### WORK REQUIRED
Only the lines from the one containing "orange brick F8:F10" through the end of the data below should be copied, each exactly as written and with both ends kept.
☆ ☆ ☆
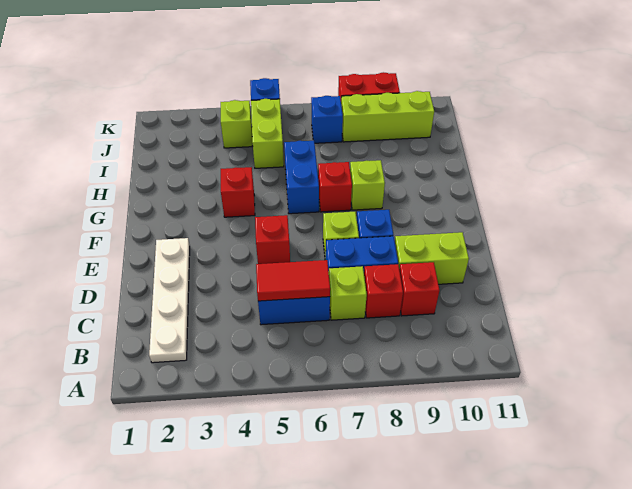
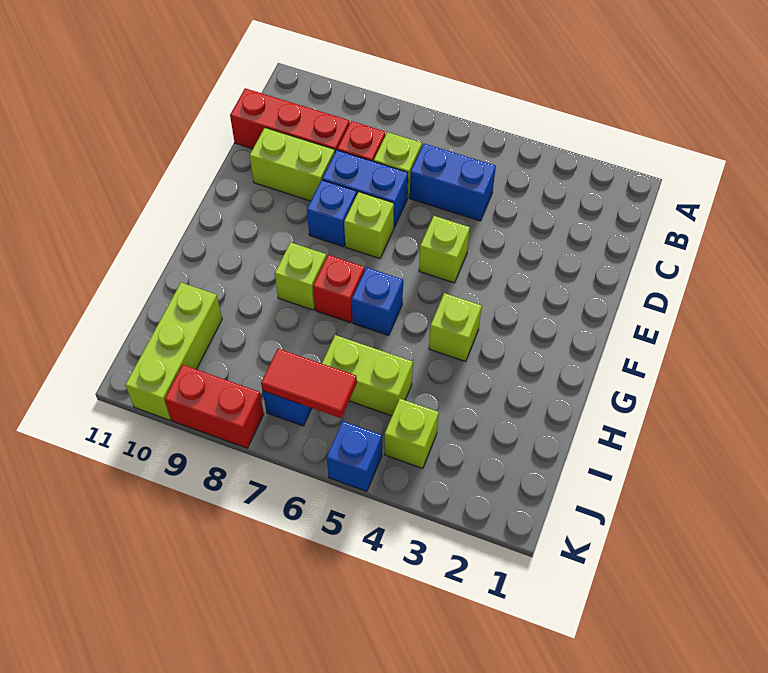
white plate B2:E2 level 1 -> none
red tile C5:C6 level 2 -> red tile J6:J7 level 2
red brick C9 level 1 -> red brick C9:C11 level 1
red brick E5 level 1 -> lime brick E5 level 1
red brick G4 level 1 -> lime brick G4 level 1
blue brick G6:H6 level 1 -> blue brick G6 level 1
lime brick I5:J5 level 1 -> lime brick I5:I6 level 1
lime brick J8:J10 level 1 -> lime brick I10:K10 level 1

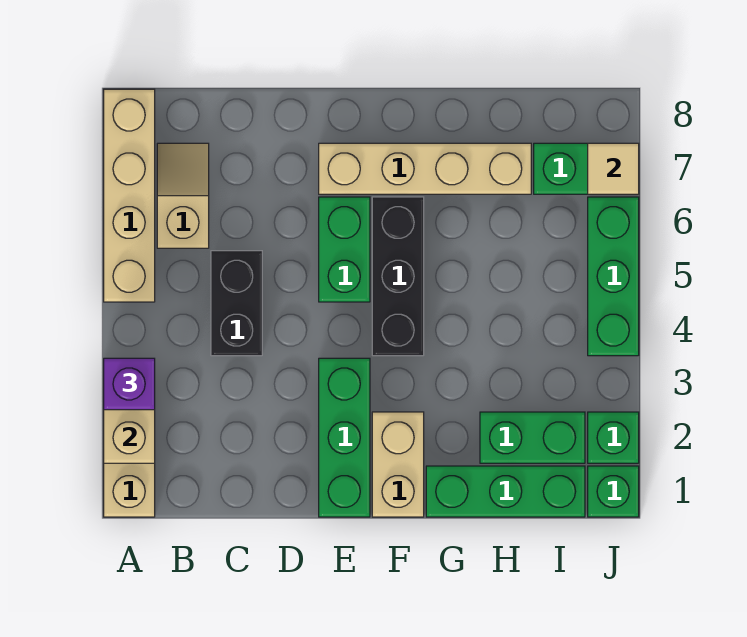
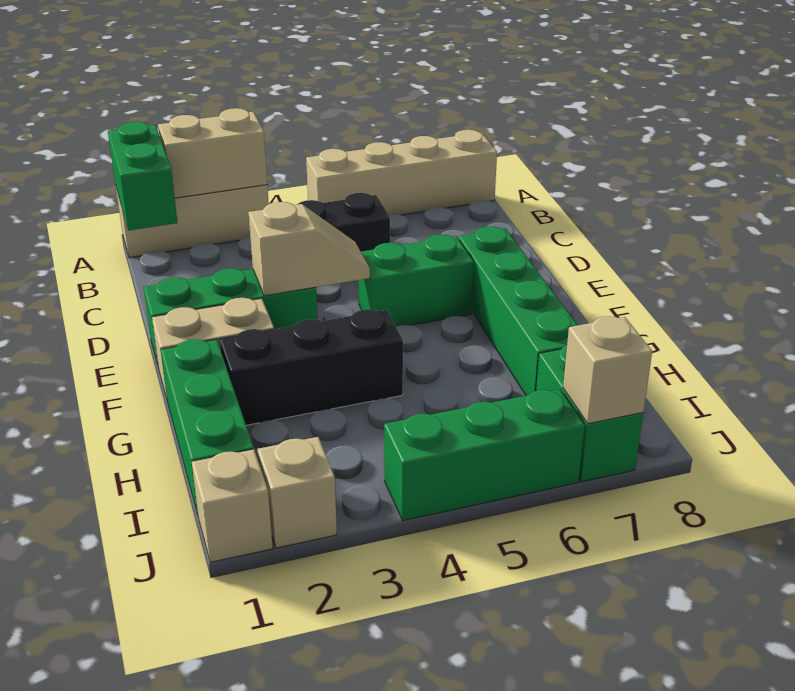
purple brick A3 level 3 -> none
tan slope B6:B7 level 1 top 6 -> tan slope E3:E4 level 2 top 3
tan brick E7:H7 level 1 -> green brick E7:H7 level 1
black brick F4:F6 level 1 -> black brick G2:G4 level 1
green brick H2:I2 level 1 -> green brick A1:B1 level 2
green brick J1 level 1 -> tan brick J1 level 1
green brick J2 level 1 -> tan brick J2 level 1
tan tile J7 level 2 -> tan brick J7 level 2

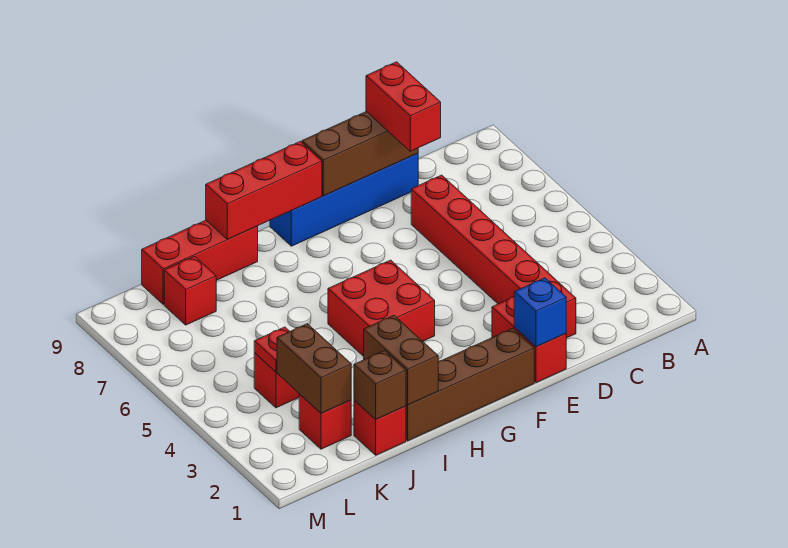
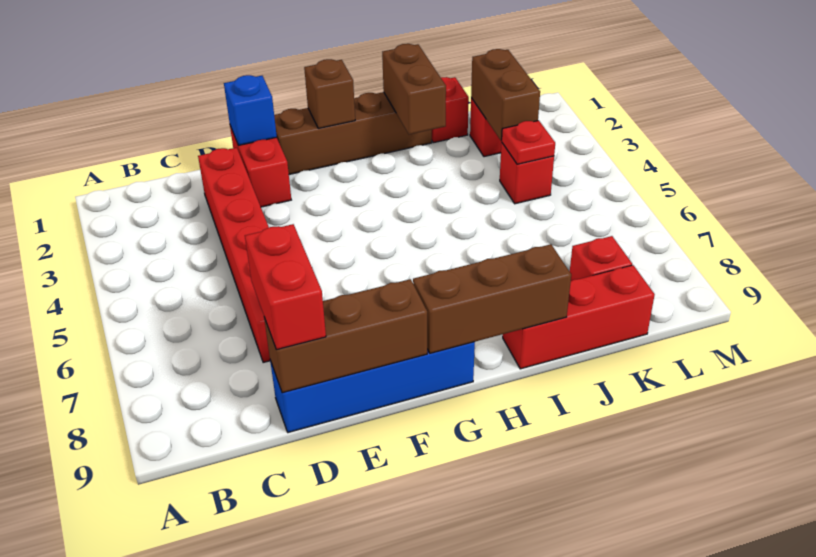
red brick G4:H5 level 1 -> none
red brick G9:I9 level 2 -> brown brick G9:I9 level 2
brown brick J1 level 2 -> brown brick G1 level 2

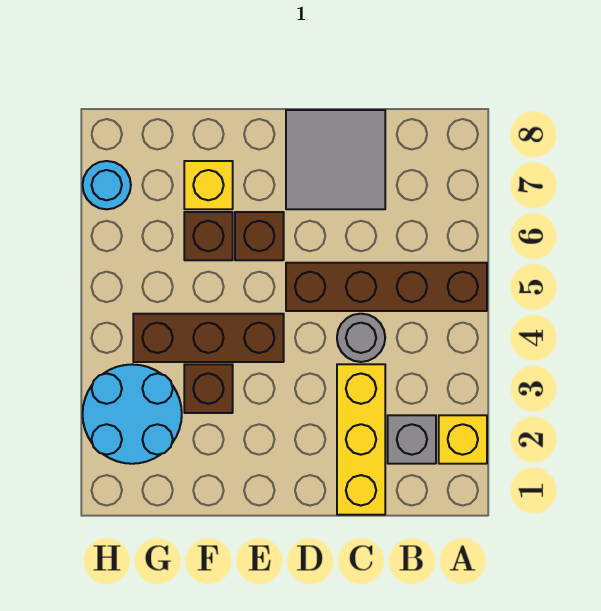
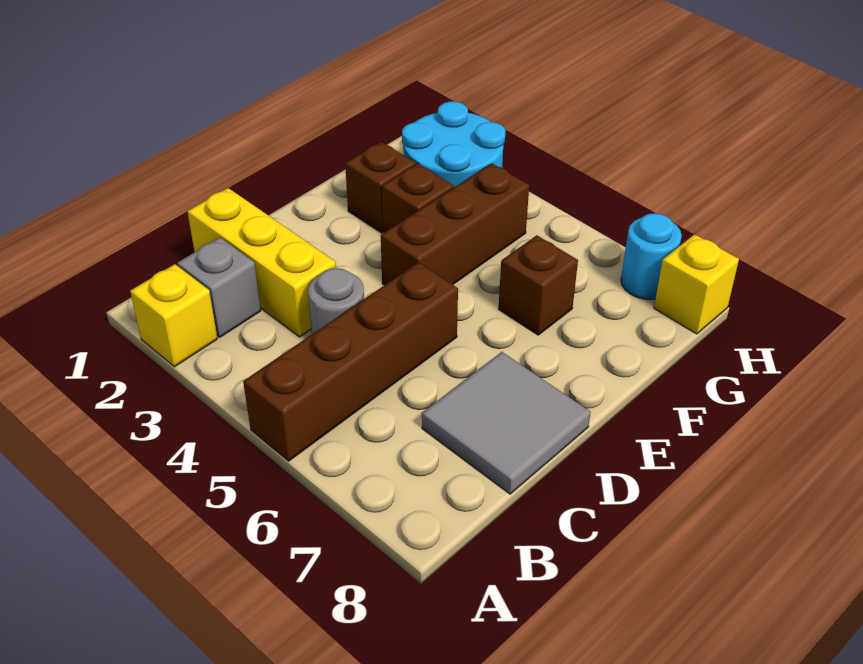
brown brick E6 level 1 -> brown brick F2 level 1
yellow brick F7 level 1 -> yellow brick H8 level 1

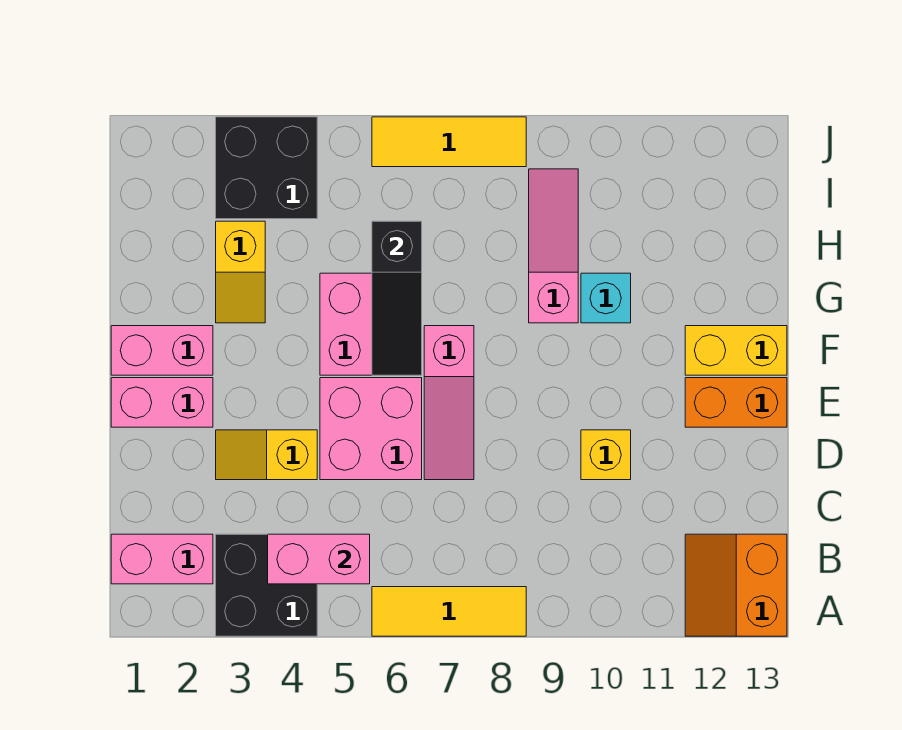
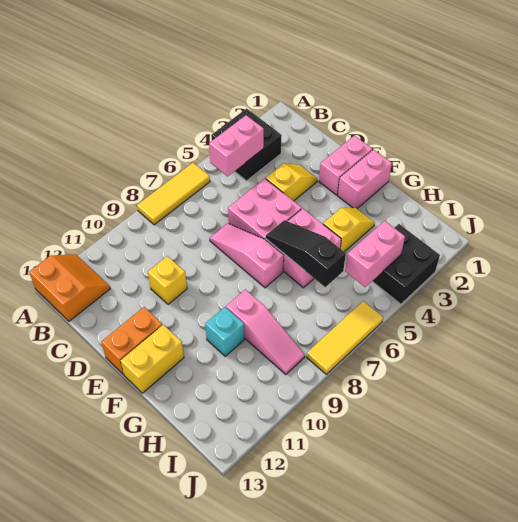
pink brick B1:B2 level 1 -> pink brick I4:I5 level 2
yellow slope G3:H3 level 1 top H -> yellow slope G3:G4 level 1 top 4

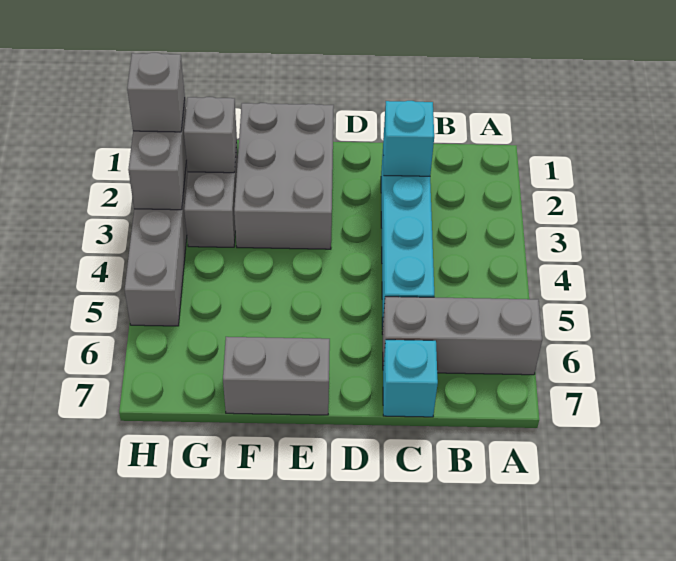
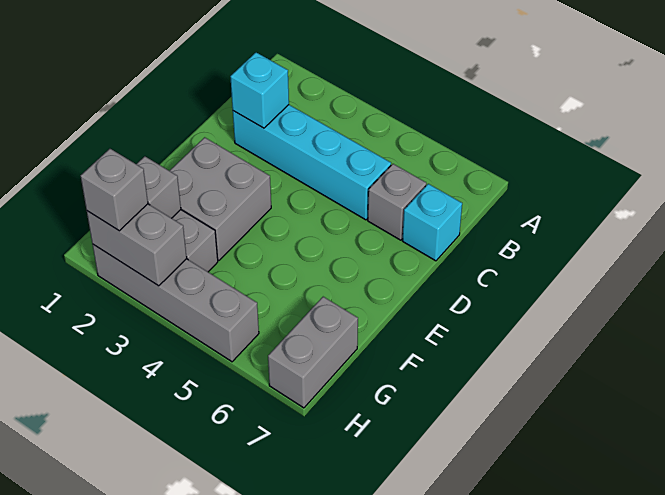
grey brick A6:C6 level 1 -> grey brick C6 level 1
grey brick E1:F3 level 1 -> grey brick E2:F3 level 1
grey brick E7:F7 level 1 -> grey brick G7:H7 level 1

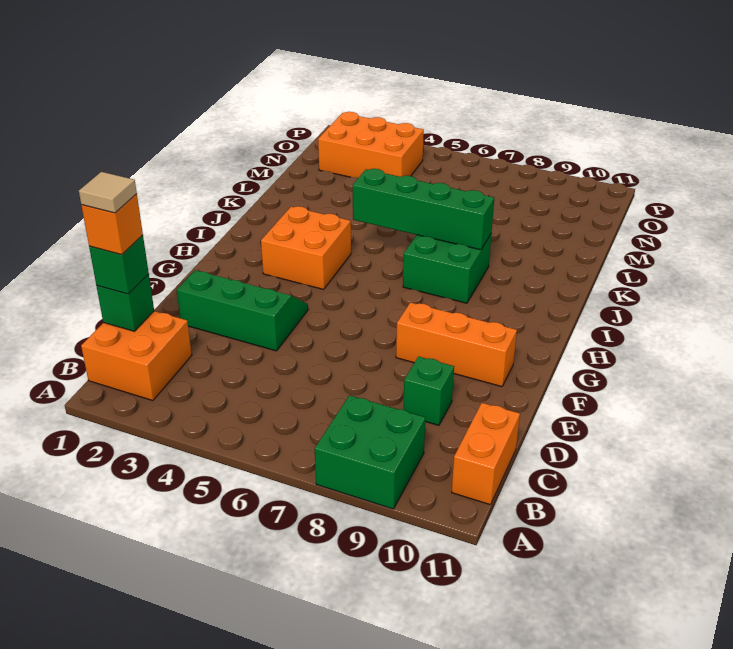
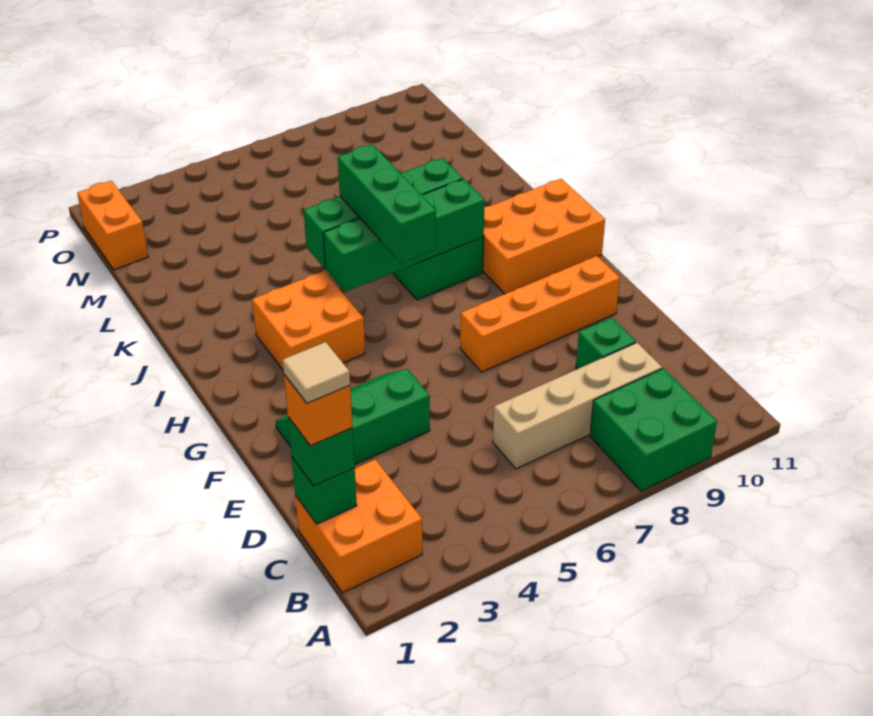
orange brick B11:C11 level 1 -> orange brick N1:O1 level 1
none -> tan brick C6:C9 level 1
orange brick F8:F10 level 1 -> orange brick F7:F10 level 1
none -> green brick H6:J6 level 3
none -> green brick I5:I8 level 2
orange brick N2:O4 level 1 -> orange brick H9:I11 level 1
☆ ☆ ☆
### YOUR RESPONSE
orange brick F8:F10 level 1 -> orange brick F7:F10 level 1
none -> green brick H6:J6 level 3
none -> green brick I5:I8 level 2
orange brick N2:O4 level 1 -> orange brick H9:I11 level 1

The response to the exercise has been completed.